§ Work instructions
The answer must be the data, repeated exactly.
----
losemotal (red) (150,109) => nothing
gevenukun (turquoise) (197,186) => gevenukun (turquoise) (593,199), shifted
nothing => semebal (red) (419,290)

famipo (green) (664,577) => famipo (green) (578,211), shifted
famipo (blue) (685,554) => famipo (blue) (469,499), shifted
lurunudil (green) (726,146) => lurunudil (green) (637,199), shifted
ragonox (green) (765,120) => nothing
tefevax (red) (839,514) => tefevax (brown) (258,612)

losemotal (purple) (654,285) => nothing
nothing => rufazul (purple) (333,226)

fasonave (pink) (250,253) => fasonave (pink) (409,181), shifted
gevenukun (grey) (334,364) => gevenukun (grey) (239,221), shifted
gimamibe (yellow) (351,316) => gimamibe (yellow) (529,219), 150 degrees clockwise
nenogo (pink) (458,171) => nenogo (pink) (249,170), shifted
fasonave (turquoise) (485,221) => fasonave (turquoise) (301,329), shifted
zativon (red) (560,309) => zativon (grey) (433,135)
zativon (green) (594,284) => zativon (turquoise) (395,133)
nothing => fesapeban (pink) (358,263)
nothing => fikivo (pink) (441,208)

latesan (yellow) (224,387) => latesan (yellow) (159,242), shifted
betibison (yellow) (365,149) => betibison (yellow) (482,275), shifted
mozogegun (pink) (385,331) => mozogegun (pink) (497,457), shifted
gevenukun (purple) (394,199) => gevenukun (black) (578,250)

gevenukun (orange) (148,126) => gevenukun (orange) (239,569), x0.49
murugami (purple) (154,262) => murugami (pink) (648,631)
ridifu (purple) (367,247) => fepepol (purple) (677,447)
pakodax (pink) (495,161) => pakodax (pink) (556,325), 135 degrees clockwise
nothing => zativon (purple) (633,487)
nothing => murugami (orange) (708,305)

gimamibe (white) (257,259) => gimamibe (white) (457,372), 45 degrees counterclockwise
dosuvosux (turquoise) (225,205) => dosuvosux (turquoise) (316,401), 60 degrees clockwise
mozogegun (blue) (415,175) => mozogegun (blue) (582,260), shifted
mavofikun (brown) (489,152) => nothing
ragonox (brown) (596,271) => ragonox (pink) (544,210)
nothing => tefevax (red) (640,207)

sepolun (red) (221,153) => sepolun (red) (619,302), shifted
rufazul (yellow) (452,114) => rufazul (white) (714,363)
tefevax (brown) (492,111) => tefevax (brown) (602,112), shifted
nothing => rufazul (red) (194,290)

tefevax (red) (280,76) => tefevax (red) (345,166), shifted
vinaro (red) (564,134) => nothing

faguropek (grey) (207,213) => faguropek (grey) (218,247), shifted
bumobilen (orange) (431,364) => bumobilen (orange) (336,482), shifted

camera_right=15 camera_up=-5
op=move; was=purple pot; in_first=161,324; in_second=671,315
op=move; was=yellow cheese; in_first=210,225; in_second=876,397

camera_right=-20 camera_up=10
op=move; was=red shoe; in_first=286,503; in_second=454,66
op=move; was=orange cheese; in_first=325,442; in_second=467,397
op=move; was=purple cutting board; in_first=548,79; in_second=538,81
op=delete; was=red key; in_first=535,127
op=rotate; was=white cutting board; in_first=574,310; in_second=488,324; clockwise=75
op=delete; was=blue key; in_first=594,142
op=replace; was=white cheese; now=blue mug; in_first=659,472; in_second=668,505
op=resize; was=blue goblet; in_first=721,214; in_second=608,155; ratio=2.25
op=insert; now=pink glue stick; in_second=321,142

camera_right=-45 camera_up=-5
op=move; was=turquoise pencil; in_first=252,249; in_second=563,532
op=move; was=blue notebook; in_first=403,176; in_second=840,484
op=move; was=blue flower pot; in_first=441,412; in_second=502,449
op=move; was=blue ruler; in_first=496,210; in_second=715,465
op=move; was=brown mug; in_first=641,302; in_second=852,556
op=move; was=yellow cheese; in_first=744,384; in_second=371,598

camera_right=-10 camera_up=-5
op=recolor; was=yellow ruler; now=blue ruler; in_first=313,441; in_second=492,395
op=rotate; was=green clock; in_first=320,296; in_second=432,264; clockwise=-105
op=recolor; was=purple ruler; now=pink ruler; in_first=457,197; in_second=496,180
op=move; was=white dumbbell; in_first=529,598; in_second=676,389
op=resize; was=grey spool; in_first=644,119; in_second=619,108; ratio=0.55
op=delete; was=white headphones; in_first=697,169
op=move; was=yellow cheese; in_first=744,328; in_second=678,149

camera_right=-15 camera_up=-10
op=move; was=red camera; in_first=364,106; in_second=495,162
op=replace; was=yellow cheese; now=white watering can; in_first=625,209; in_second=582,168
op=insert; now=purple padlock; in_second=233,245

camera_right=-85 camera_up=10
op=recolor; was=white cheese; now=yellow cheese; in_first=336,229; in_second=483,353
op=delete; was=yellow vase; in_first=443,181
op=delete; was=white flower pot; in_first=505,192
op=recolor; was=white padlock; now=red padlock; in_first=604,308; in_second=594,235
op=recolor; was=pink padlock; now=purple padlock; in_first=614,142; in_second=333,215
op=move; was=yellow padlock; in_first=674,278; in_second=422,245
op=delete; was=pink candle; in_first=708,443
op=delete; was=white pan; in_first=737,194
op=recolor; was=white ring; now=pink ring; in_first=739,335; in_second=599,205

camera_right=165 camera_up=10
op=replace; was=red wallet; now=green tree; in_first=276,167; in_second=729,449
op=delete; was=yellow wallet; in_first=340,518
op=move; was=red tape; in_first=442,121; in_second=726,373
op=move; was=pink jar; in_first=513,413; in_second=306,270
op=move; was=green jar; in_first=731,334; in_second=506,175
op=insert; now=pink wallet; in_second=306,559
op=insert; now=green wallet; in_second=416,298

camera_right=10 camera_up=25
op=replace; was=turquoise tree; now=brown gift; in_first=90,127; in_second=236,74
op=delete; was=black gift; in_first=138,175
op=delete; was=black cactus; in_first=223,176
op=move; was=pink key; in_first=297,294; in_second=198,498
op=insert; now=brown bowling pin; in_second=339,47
----
§ Solution to this task
losemotal (red) (150,109) => nothing
gevenukun (turquoise) (197,186) => gevenukun (turquoise) (593,199), shifted
nothing => semebal (red) (419,290)

famipo (green) (664,577) => famipo (green) (578,211), shifted
famipo (blue) (685,554) => famipo (blue) (469,499), shifted
lurunudil (green) (726,146) => lurunudil (green) (637,199), shifted
ragonox (green) (765,120) => nothing
tefevax (red) (839,514) => tefevax (brown) (258,612)

losemotal (purple) (654,285) => nothing
nothing => rufazul (purple) (333,226)

fasonave (pink) (250,253) => fasonave (pink) (409,181), shifted
gevenukun (grey) (334,364) => gevenukun (grey) (239,221), shifted
gimamibe (yellow) (351,316) => gimamibe (yellow) (529,219), 150 degrees clockwise
nenogo (pink) (458,171) => nenogo (pink) (249,170), shifted
fasonave (turquoise) (485,221) => fasonave (turquoise) (301,329), shifted
zativon (red) (560,309) => zativon (grey) (433,135)
zativon (green) (594,284) => zativon (turquoise) (395,133)
nothing => fesapeban (pink) (358,263)
nothing => fikivo (pink) (441,208)

latesan (yellow) (224,387) => latesan (yellow) (159,242), shifted
betibison (yellow) (365,149) => betibison (yellow) (482,275), shifted
mozogegun (pink) (385,331) => mozogegun (pink) (497,457), shifted
gevenukun (purple) (394,199) => gevenukun (black) (578,250)

gevenukun (orange) (148,126) => gevenukun (orange) (239,569), x0.49
murugami (purple) (154,262) => murugami (pink) (648,631)
ridifu (purple) (367,247) => fepepol (purple) (677,447)
pakodax (pink) (495,161) => pakodax (pink) (556,325), 135 degrees clockwise
nothing => zativon (purple) (633,487)
nothing => murugami (orange) (708,305)

gimamibe (white) (257,259) => gimamibe (white) (457,372), 45 degrees counterclockwise
dosuvosux (turquoise) (225,205) => dosuvosux (turquoise) (316,401), 60 degrees clockwise
mozogegun (blue) (415,175) => mozogegun (blue) (582,260), shifted
mavofikun (brown) (489,152) => nothing
ragonox (brown) (596,271) => ragonox (pink) (544,210)
nothing => tefevax (red) (640,207)

sepolun (red) (221,153) => sepolun (red) (619,302), shifted
rufazul (yellow) (452,114) => rufazul (white) (714,363)
tefevax (brown) (492,111) => tefevax (brown) (602,112), shifted
nothing => rufazul (red) (194,290)

tefevax (red) (280,76) => tefevax (red) (345,166), shifted
vinaro (red) (564,134) => nothing

faguropek (grey) (207,213) => faguropek (grey) (218,247), shifted
bumobilen (orange) (431,364) => bumobilen (orange) (336,482), shifted

camera_right=15 camera_up=-5
op=move; was=purple pot; in_first=161,324; in_second=671,315
op=move; was=yellow cheese; in_first=210,225; in_second=876,397

camera_right=-20 camera_up=10
op=move; was=red shoe; in_first=286,503; in_second=454,66
op=move; was=orange cheese; in_first=325,442; in_second=467,397
op=move; was=purple cutting board; in_first=548,79; in_second=538,81
op=delete; was=red key; in_first=535,127
op=rotate; was=white cutting board; in_first=574,310; in_second=488,324; clockwise=75
op=delete; was=blue key; in_first=594,142
op=replace; was=white cheese; now=blue mug; in_first=659,472; in_second=668,505
op=resize; was=blue goblet; in_first=721,214; in_second=608,155; ratio=2.25
op=insert; now=pink glue stick; in_second=321,142

camera_right=-45 camera_up=-5
op=move; was=turquoise pencil; in_first=252,249; in_second=563,532
op=move; was=blue notebook; in_first=403,176; in_second=840,484
op=move; was=blue flower pot; in_first=441,412; in_second=502,449
op=move; was=blue ruler; in_first=496,210; in_second=715,465
op=move; was=brown mug; in_first=641,302; in_second=852,556
op=move; was=yellow cheese; in_first=744,384; in_second=371,598

camera_right=-10 camera_up=-5
op=recolor; was=yellow ruler; now=blue ruler; in_first=313,441; in_second=492,395
op=rotate; was=green clock; in_first=320,296; in_second=432,264; clockwise=-105
op=recolor; was=purple ruler; now=pink ruler; in_first=457,197; in_second=496,180
op=move; was=white dumbbell; in_first=529,598; in_second=676,389
op=resize; was=grey spool; in_first=644,119; in_second=619,108; ratio=0.55
op=delete; was=white headphones; in_first=697,169
op=move; was=yellow cheese; in_first=744,328; in_second=678,149

camera_right=-15 camera_up=-10
op=move; was=red camera; in_first=364,106; in_second=495,162
op=replace; was=yellow cheese; now=white watering can; in_first=625,209; in_second=582,168
op=insert; now=purple padlock; in_second=233,245

camera_right=-85 camera_up=10
op=recolor; was=white cheese; now=yellow cheese; in_first=336,229; in_second=483,353
op=delete; was=yellow vase; in_first=443,181
op=delete; was=white flower pot; in_first=505,192
op=recolor; was=white padlock; now=red padlock; in_first=604,308; in_second=594,235
op=recolor; was=pink padlock; now=purple padlock; in_first=614,142; in_second=333,215
op=move; was=yellow padlock; in_first=674,278; in_second=422,245
op=delete; was=pink candle; in_first=708,443
op=delete; was=white pan; in_first=737,194
op=recolor; was=white ring; now=pink ring; in_first=739,335; in_second=599,205

camera_right=165 camera_up=10
op=replace; was=red wallet; now=green tree; in_first=276,167; in_second=729,449
op=delete; was=yellow wallet; in_first=340,518
op=move; was=red tape; in_first=442,121; in_second=726,373
op=move; was=pink jar; in_first=513,413; in_second=306,270
op=move; was=green jar; in_first=731,334; in_second=506,175
op=insert; now=pink wallet; in_second=306,559
op=insert; now=green wallet; in_second=416,298

camera_right=10 camera_up=25
op=replace; was=turquoise tree; now=brown gift; in_first=90,127; in_second=236,74
op=delete; was=black gift; in_first=138,175
op=delete; was=black cactus; in_first=223,176
op=move; was=pink key; in_first=297,294; in_second=198,498
op=insert; now=brown bowling pin; in_second=339,47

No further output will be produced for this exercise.